* _What to produce_:
Print the lines below word for word, beginning with the first and ending with the line that holds "BARO pin SCL: GP15 -> GP14", and skip every picture.

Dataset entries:
*** Begin section ***
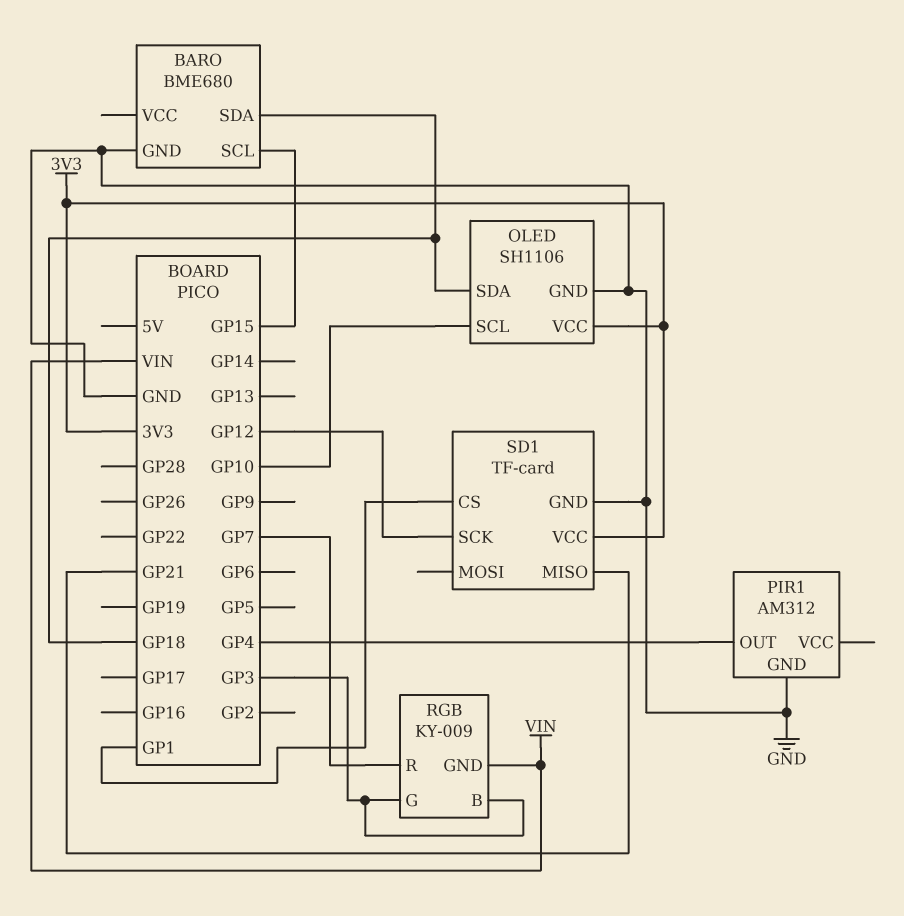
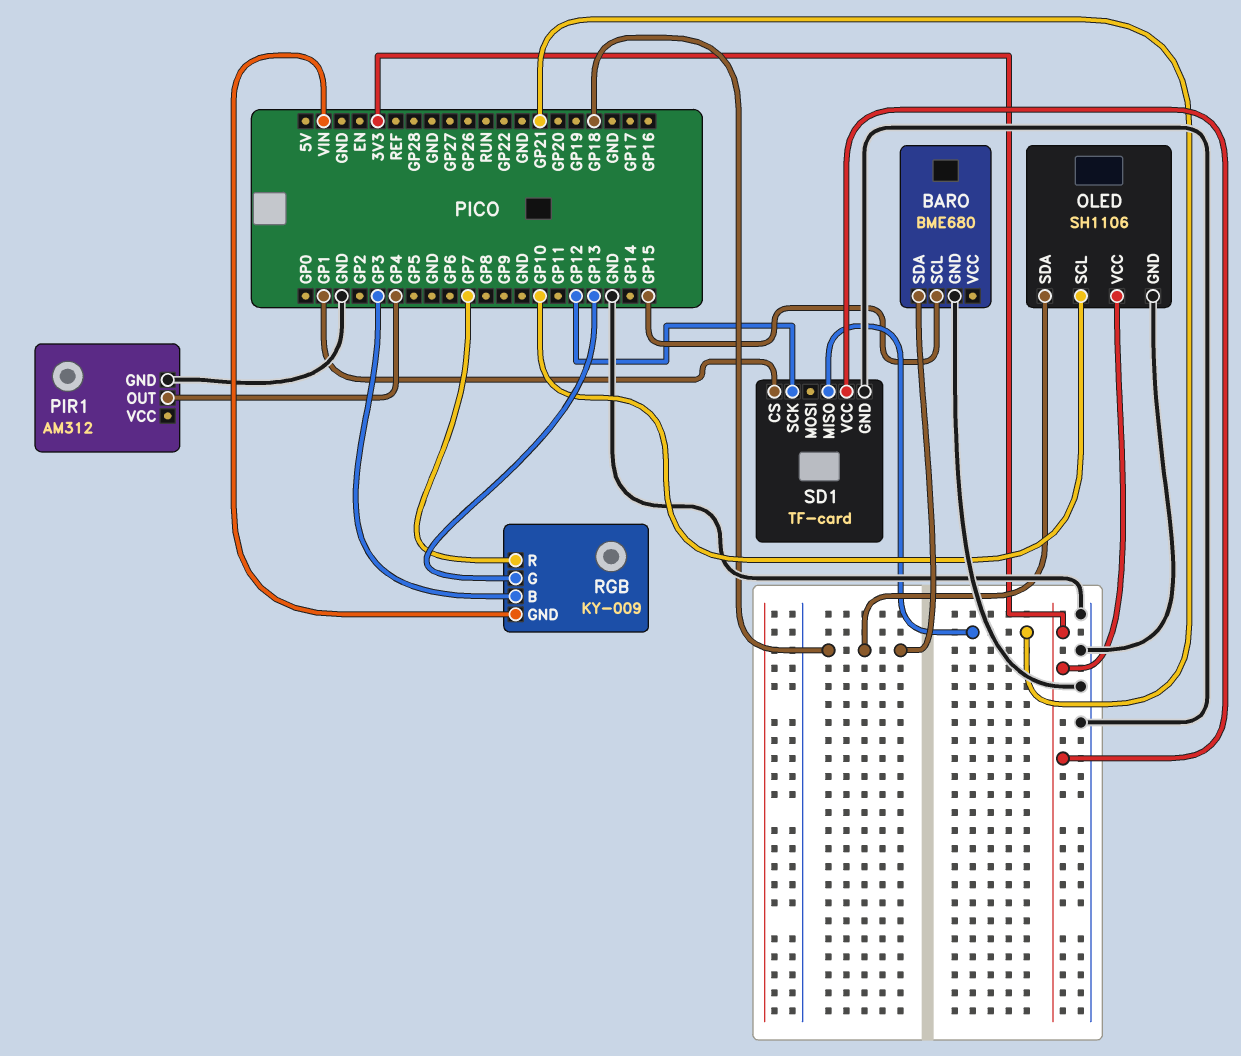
RGB pin G: GP3 -> GP13

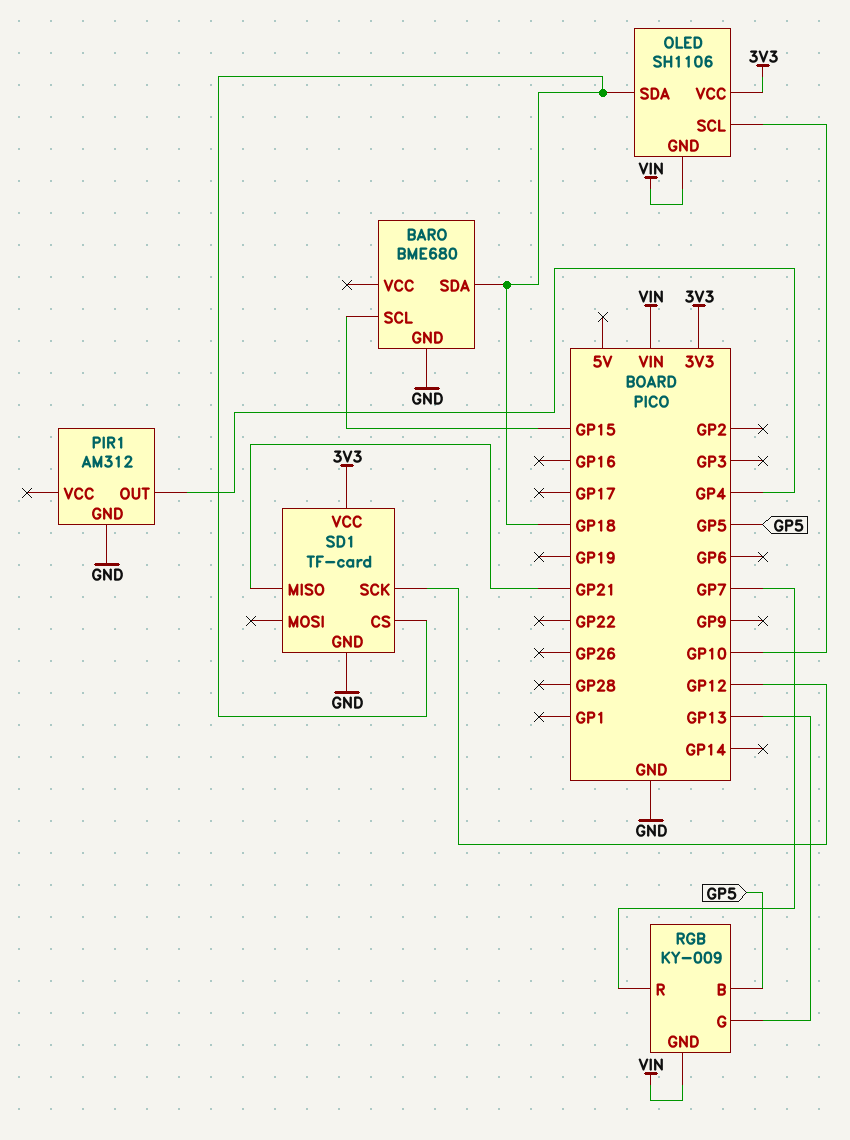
OLED pin GND: GND -> VIN
RGB pin B: GP3 -> GP5
SD1 pin CS: GP1 -> GP18

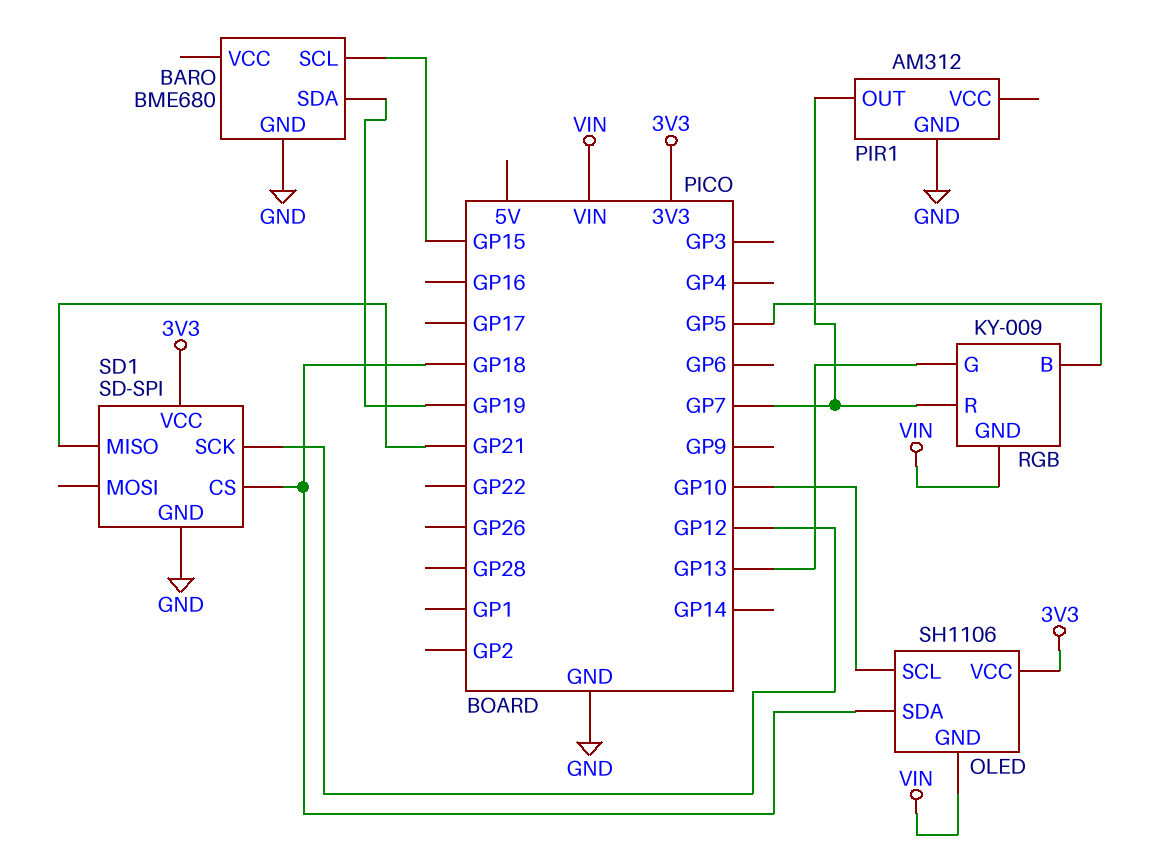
BARO pin SDA: GP18 -> GP19
PIR1 pin OUT: GP4 -> GP7
SD1: TF-card -> SD-SPI

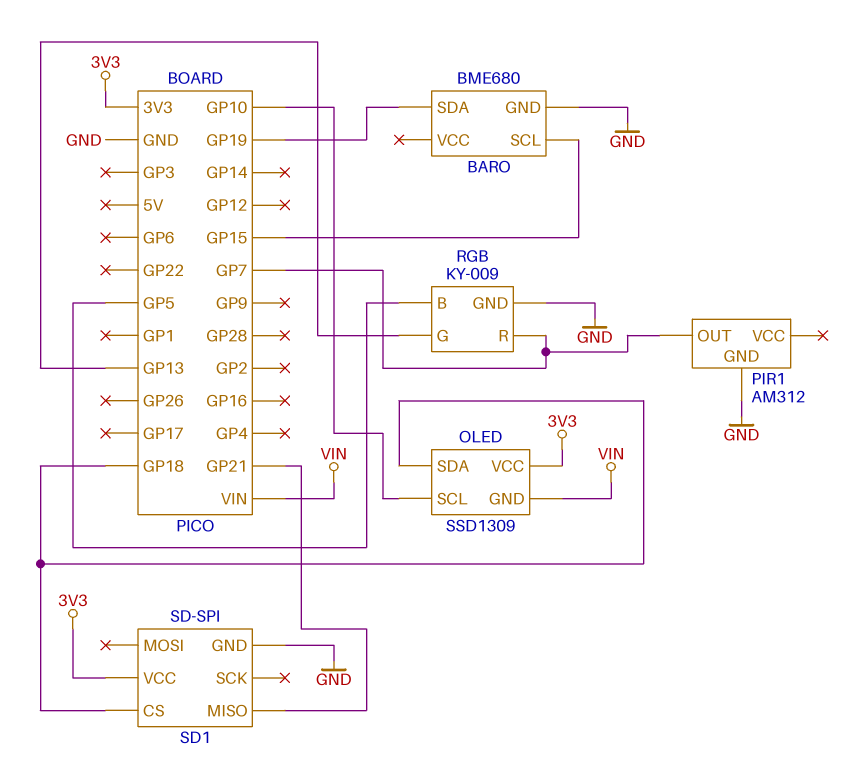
OLED: SH1106 -> SSD1309
RGB pin GND: VIN -> GND
SD1 pin SCK: GP12 -> none

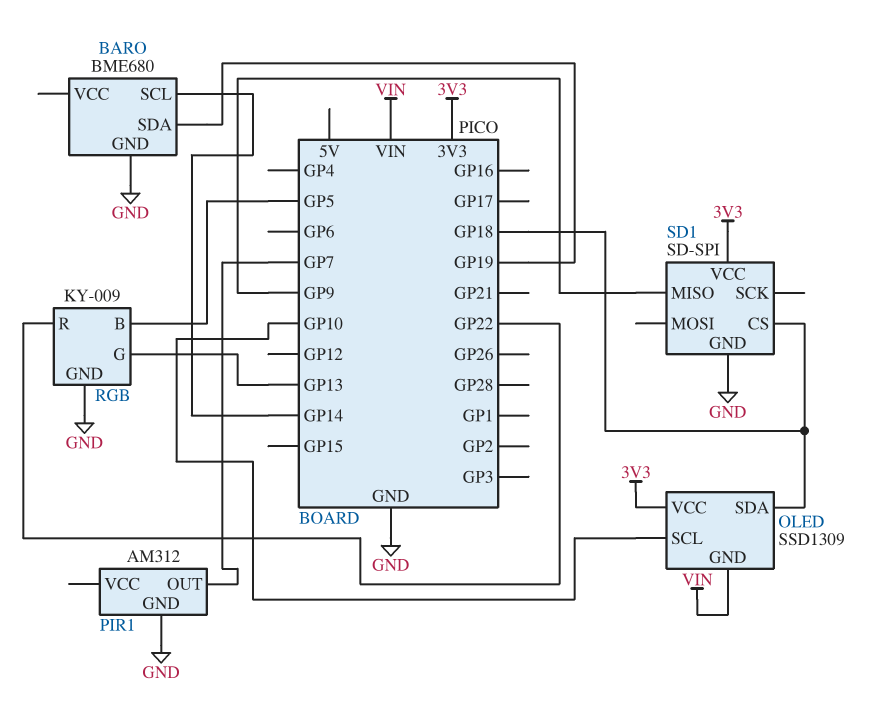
BARO pin SCL: GP15 -> GP14
RGB pin R: GP7 -> GP22
SD1 pin MISO: GP21 -> GP9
*** End section ***
* _Exercise response_:
RGB pin G: GP3 -> GP13

OLED pin GND: GND -> VIN
RGB pin B: GP3 -> GP5
SD1 pin CS: GP1 -> GP18

BARO pin SDA: GP18 -> GP19
PIR1 pin OUT: GP4 -> GP7
SD1: TF-card -> SD-SPI

OLED: SH1106 -> SSD1309
RGB pin GND: VIN -> GND
SD1 pin SCK: GP12 -> none

BARO pin SCL: GP15 -> GP14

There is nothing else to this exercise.